■ Directions:
Drop the pictures and extract exactly the lines from the one that contains "C104: 2.2uF (plus" through the end of the material.

*** Opening of Stored data ***

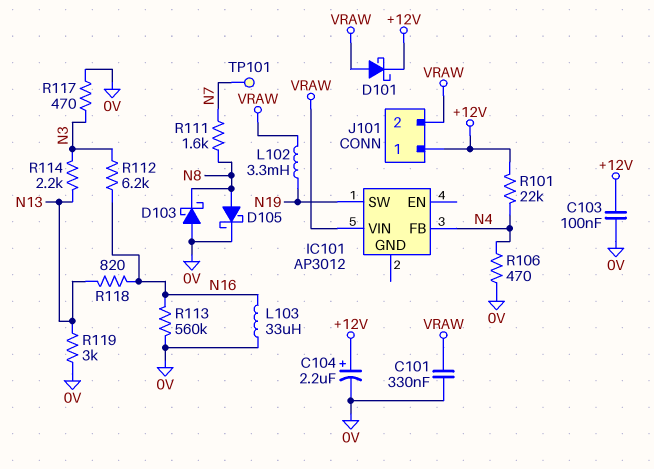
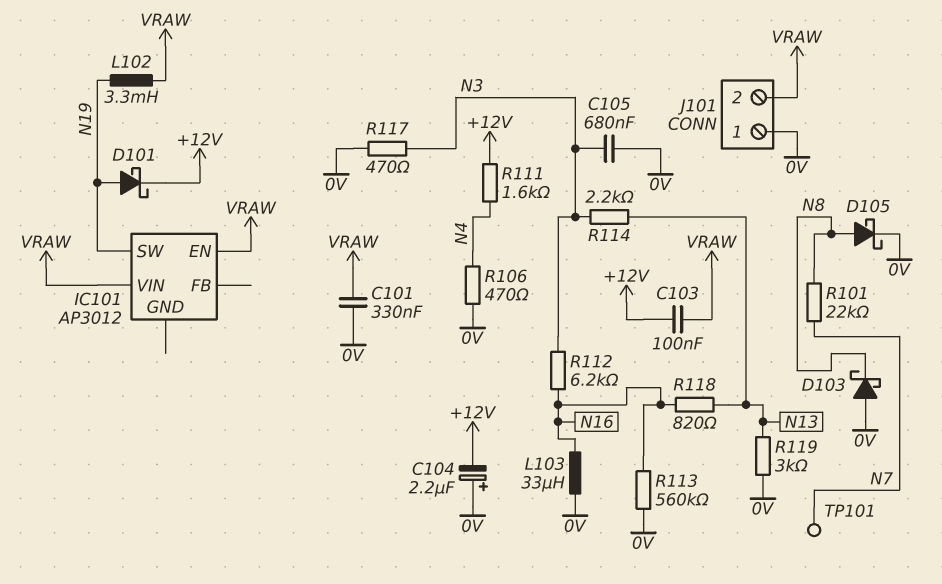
C103: 100nF (+12V, 0V) -> 100nF (+12V, VRAW)
C104: 2.2uF (plus +12V, minus 0V) -> 2.2uF (plus 0V, minus +12V)
C105: none -> 680nF (0V, N3)
D101: schottky (A VRAW, K +12V) -> schottky (A N19, K +12V)
IC101 pin EN: none -> VRAW
IC101 pin FB: N4 -> none
J101 pin 1: +12V -> 0V
R101: 22k (+12V, N4) -> 22k (N7, N8)
R111: 1.6k (N7, N8) -> 1.6k (+12V, N4)

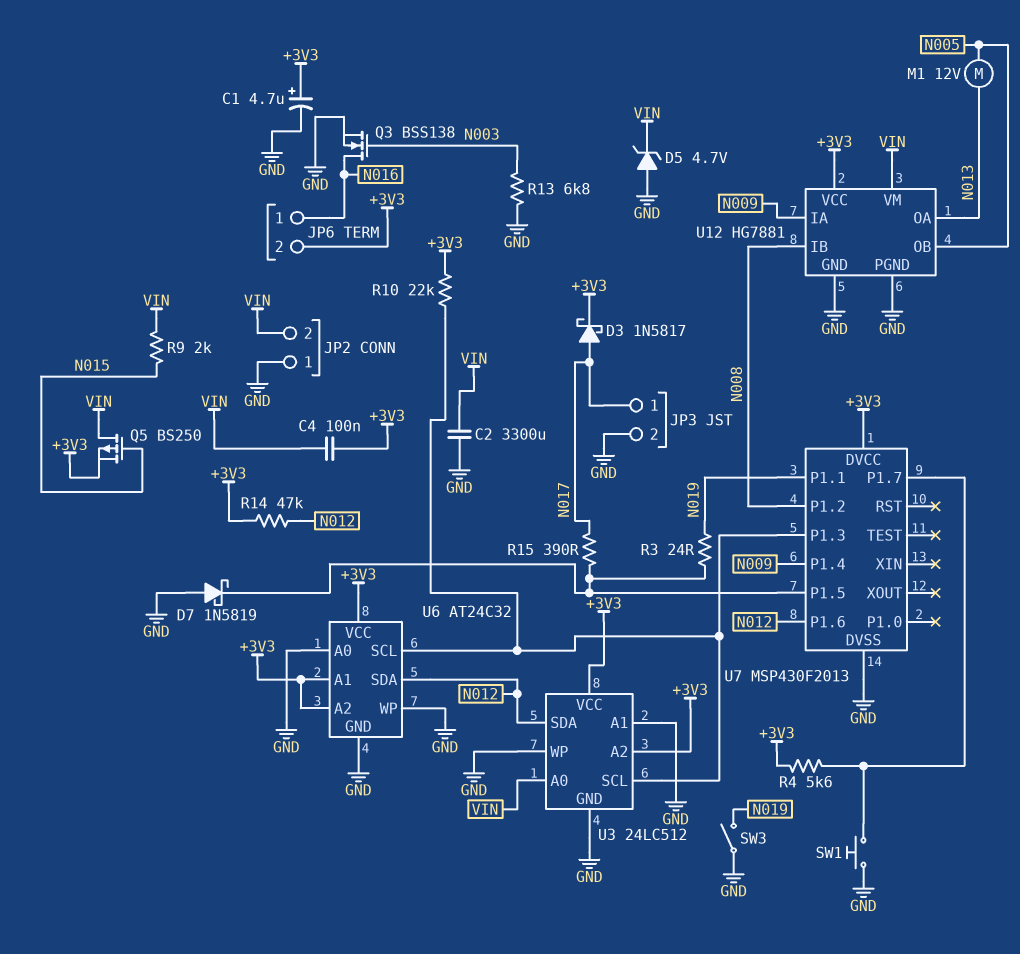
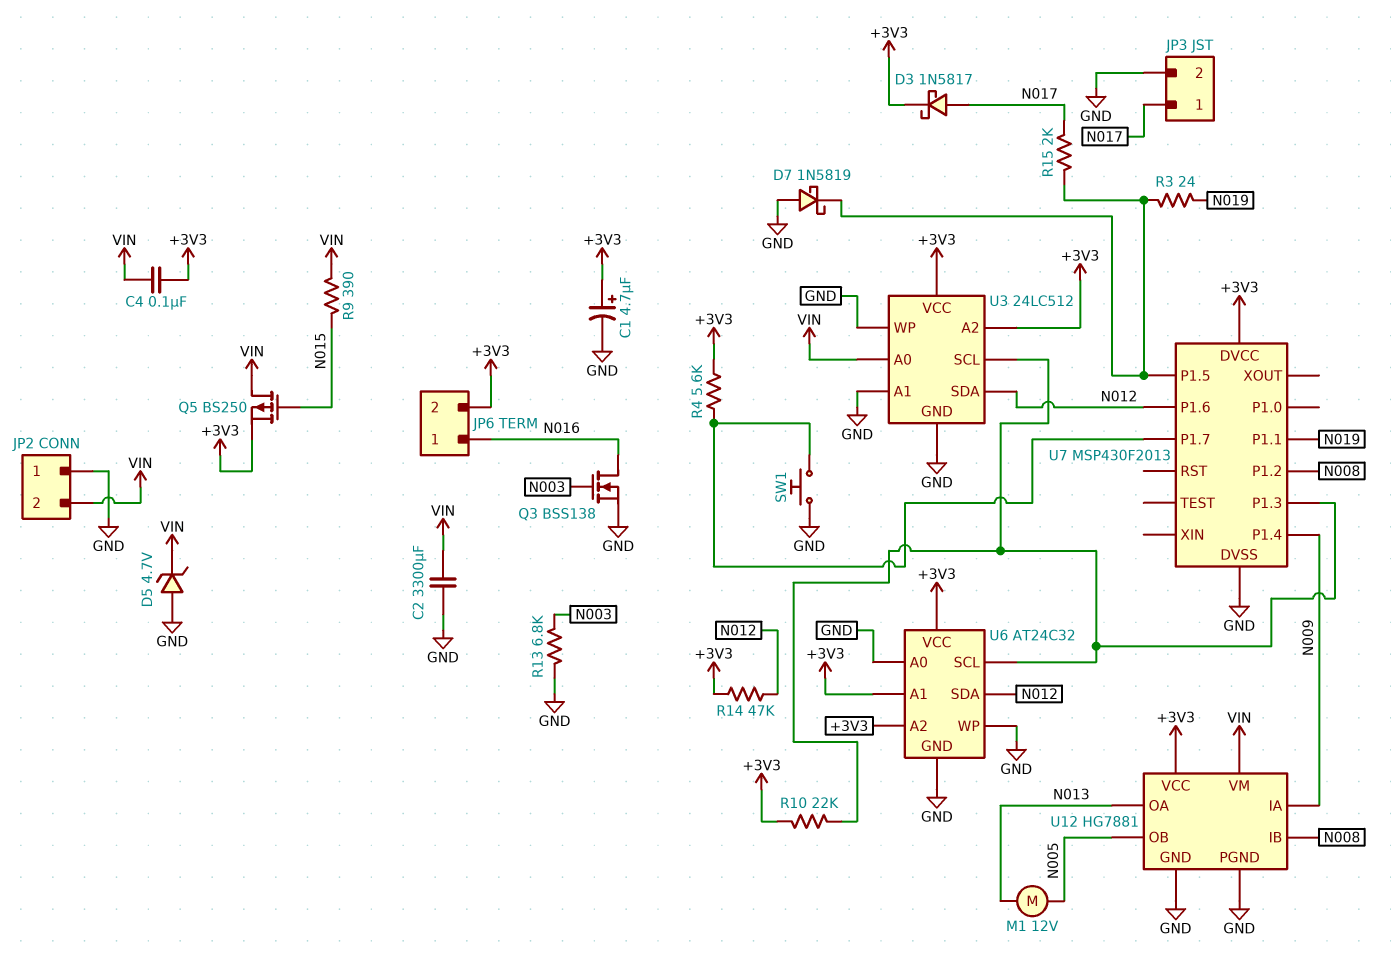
R9: 2k (N015, VIN) -> 390 (N015, VIN)
R15: 390 (N017, U7/P1.5) -> 2k (N017, U7/P1.5)
SW3: switch (GND, N019) -> none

*** Close of Stored data ***

■ Written reply:
C104: 2.2uF (plus +12V, minus 0V) -> 2.2uF (plus 0V, minus +12V)
C105: none -> 680nF (0V, N3)
D101: schottky (A VRAW, K +12V) -> schottky (A N19, K +12V)
IC101 pin EN: none -> VRAW
IC101 pin FB: N4 -> none
J101 pin 1: +12V -> 0V
R101: 22k (+12V, N4) -> 22k (N7, N8)
R111: 1.6k (N7, N8) -> 1.6k (+12V, N4)

R9: 2k (N015, VIN) -> 390 (N015, VIN)
R15: 390 (N017, U7/P1.5) -> 2k (N017, U7/P1.5)
SW3: switch (GND, N019) -> none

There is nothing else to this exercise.